*Material*:

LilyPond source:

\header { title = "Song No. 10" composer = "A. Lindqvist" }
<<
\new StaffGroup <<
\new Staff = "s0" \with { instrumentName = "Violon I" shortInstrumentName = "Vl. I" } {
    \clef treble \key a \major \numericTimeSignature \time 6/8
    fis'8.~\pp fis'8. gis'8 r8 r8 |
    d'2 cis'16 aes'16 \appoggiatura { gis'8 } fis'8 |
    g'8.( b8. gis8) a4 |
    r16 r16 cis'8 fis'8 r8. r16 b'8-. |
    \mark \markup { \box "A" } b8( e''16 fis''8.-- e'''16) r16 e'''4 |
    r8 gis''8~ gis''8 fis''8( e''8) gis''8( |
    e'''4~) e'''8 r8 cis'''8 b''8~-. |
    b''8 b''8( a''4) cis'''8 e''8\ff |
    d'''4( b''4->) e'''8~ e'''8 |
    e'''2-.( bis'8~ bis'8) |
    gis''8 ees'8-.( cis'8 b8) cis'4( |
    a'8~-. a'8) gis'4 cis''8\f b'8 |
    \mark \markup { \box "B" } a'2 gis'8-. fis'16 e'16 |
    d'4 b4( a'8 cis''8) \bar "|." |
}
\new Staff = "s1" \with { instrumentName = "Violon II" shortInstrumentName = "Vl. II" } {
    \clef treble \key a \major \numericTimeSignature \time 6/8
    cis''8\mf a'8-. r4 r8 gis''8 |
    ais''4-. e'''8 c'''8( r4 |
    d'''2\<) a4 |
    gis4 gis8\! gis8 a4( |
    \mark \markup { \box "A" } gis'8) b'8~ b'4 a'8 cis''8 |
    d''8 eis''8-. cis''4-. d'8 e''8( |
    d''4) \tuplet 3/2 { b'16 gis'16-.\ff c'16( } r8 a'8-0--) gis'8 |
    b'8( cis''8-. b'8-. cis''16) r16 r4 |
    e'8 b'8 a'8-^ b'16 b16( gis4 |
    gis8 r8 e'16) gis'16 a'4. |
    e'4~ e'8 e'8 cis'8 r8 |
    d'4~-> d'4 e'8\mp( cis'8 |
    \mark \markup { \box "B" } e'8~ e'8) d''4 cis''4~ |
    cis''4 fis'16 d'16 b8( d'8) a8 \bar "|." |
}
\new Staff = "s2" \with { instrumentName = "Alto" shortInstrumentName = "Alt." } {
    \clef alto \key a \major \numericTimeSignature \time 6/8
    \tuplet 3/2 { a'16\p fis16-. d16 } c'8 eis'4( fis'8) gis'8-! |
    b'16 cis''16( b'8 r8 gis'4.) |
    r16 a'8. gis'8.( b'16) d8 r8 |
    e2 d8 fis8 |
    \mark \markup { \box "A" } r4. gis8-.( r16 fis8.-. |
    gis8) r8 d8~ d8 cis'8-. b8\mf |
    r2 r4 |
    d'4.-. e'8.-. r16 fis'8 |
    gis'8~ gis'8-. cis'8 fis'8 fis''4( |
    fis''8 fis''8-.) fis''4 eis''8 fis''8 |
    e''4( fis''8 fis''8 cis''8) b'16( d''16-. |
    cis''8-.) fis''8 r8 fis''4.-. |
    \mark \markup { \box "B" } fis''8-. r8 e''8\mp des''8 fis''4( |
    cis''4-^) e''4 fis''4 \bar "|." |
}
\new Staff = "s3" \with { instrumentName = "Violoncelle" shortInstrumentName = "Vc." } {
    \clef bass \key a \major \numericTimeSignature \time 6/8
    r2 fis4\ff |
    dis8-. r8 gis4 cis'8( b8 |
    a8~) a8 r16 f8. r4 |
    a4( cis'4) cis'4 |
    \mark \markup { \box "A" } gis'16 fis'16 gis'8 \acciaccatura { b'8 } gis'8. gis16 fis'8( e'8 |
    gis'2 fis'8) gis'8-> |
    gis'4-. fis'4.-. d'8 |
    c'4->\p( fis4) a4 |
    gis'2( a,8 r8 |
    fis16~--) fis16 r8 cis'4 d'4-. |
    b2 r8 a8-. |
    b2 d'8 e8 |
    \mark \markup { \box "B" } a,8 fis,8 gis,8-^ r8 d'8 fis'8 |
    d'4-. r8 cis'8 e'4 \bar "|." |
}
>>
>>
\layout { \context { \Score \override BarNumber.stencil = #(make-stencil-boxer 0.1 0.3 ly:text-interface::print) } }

*The problem*: Report only the number of lines in the data above that contain the string "clef", matching case exactly.

*Written solution*: 4